### Work task:
From the entries below, retype only the lines from the one with "(396, 267) = (598, 256): purple" through the one with "(512, 194) = (555, 108): none -> purple book", exactly as written.

### Study material:
==============================
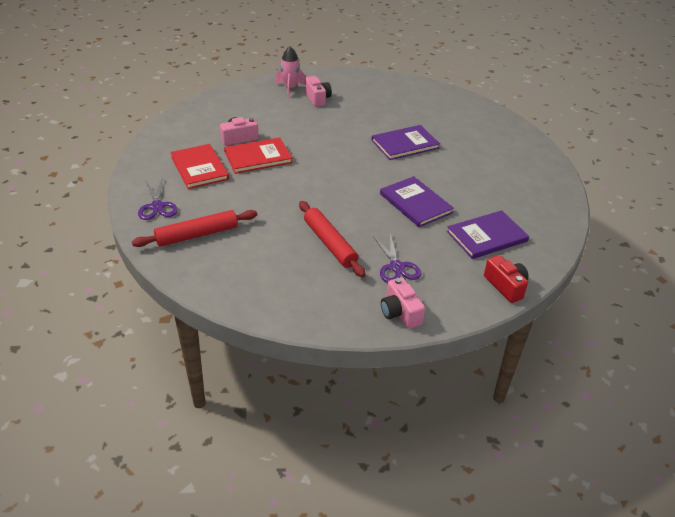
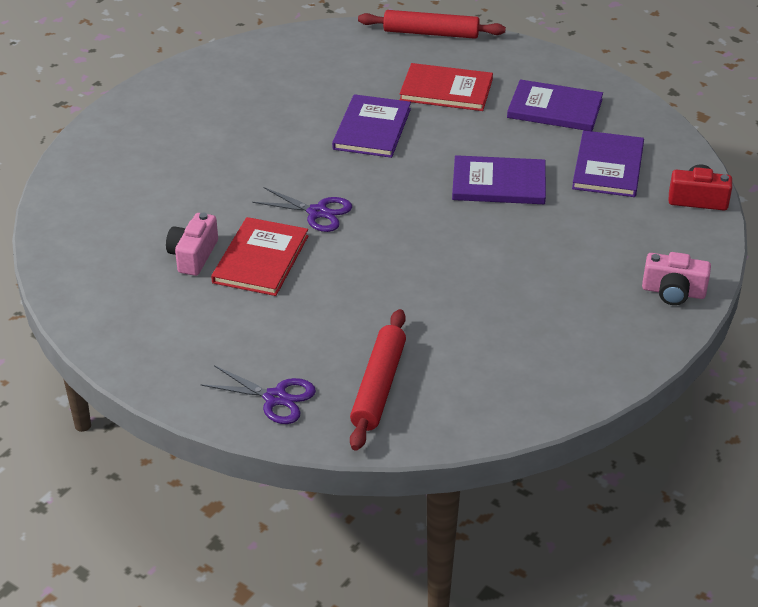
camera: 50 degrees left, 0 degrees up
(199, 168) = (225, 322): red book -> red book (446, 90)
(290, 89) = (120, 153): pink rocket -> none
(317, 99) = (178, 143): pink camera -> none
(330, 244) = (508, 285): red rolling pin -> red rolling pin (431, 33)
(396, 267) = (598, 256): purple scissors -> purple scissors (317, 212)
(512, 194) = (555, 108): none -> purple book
==============================
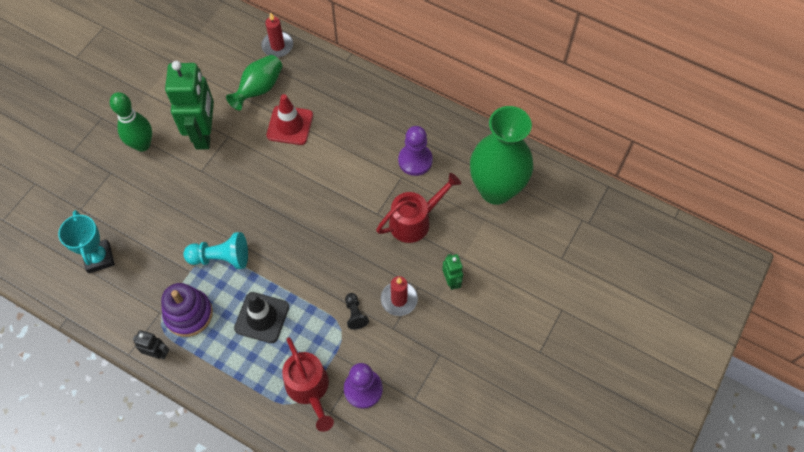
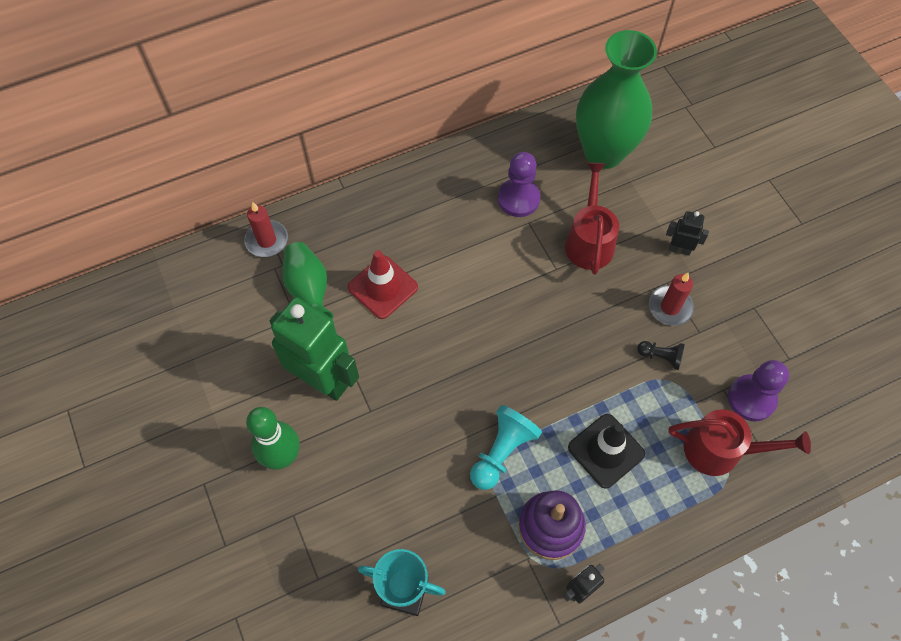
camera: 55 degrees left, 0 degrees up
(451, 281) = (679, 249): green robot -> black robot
==============================
### Reply:
(396, 267) = (598, 256): purple scissors -> purple scissors (317, 212)
(512, 194) = (555, 108): none -> purple book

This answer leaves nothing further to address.